___ Exercise materials ___
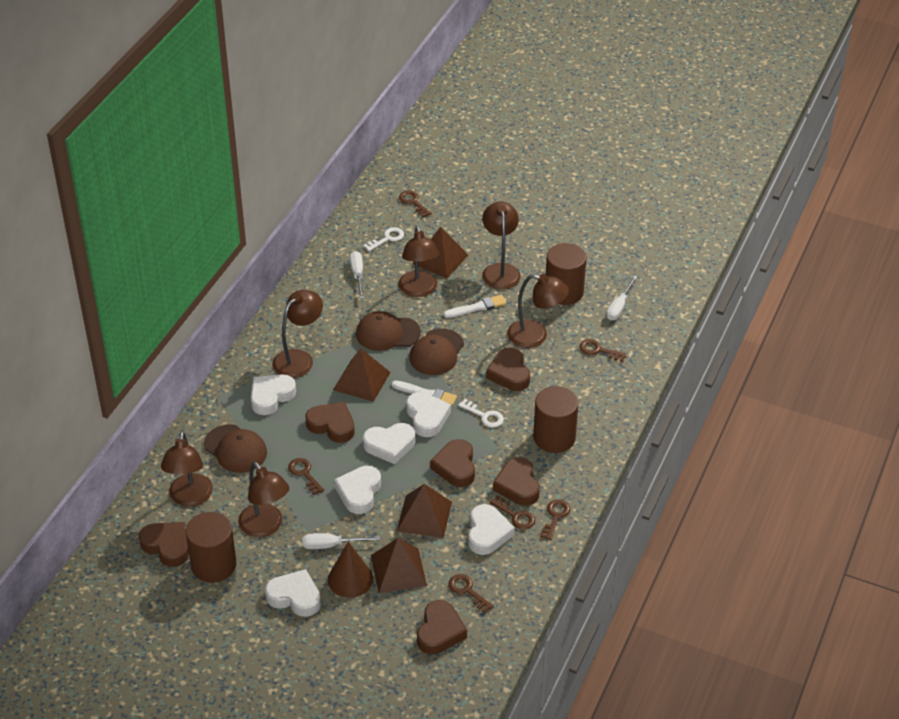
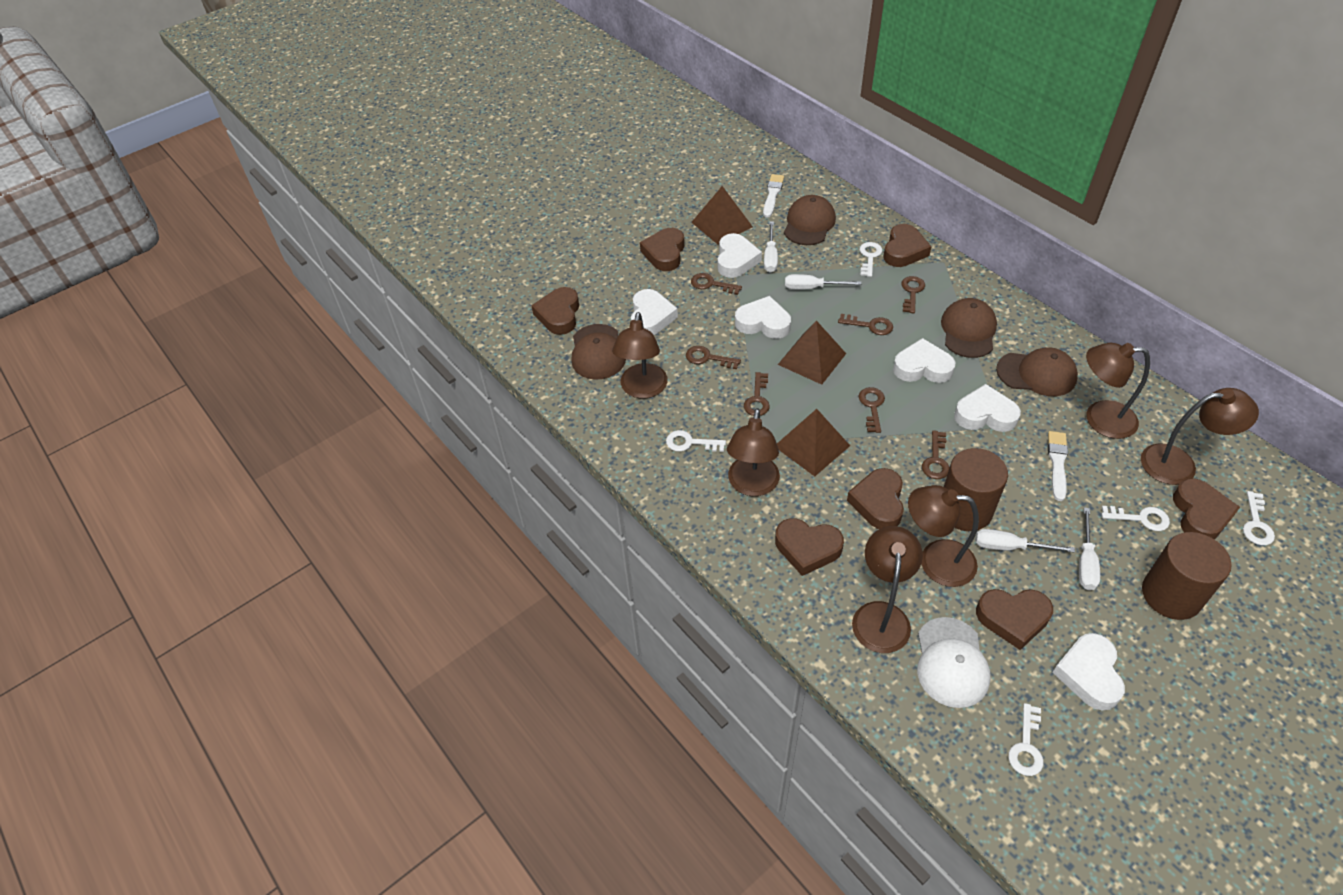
brown cap: 3 -> 4
brown cone: 1 -> 0
brown cylinder: 3 -> 2
brown heart: 6 -> 7
brown key: 6 -> 7
brown pyramid: 4 -> 3
white cap: 0 -> 1
white key: 2 -> 5
white screwdriver: 3 -> 4

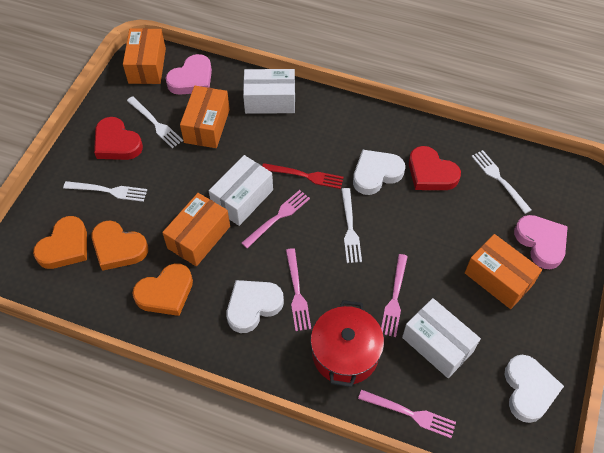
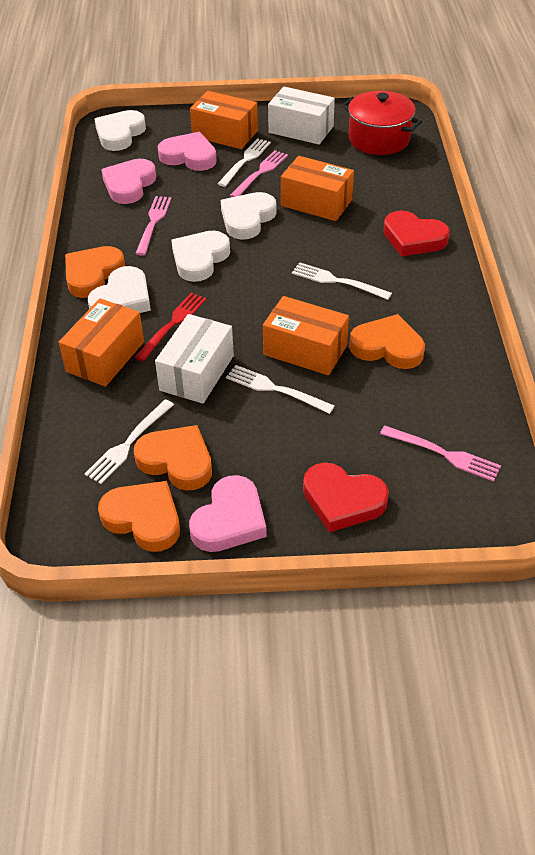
orange heart: 3 -> 4
pink fork: 4 -> 3
pink heart: 2 -> 3
white box: 3 -> 2
white heart: 3 -> 4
___
*Exercise aim*
Transcribe exactly the lines that go from the one holding "brown cylinder: 3 -> 2" through the last line of the entries, both included, and nothing besides them. Do not include any pictures.

*Problem solution*
brown cylinder: 3 -> 2
brown heart: 6 -> 7
brown key: 6 -> 7
brown pyramid: 4 -> 3
white cap: 0 -> 1
white key: 2 -> 5
white screwdriver: 3 -> 4

orange heart: 3 -> 4
pink fork: 4 -> 3
pink heart: 2 -> 3
white box: 3 -> 2
white heart: 3 -> 4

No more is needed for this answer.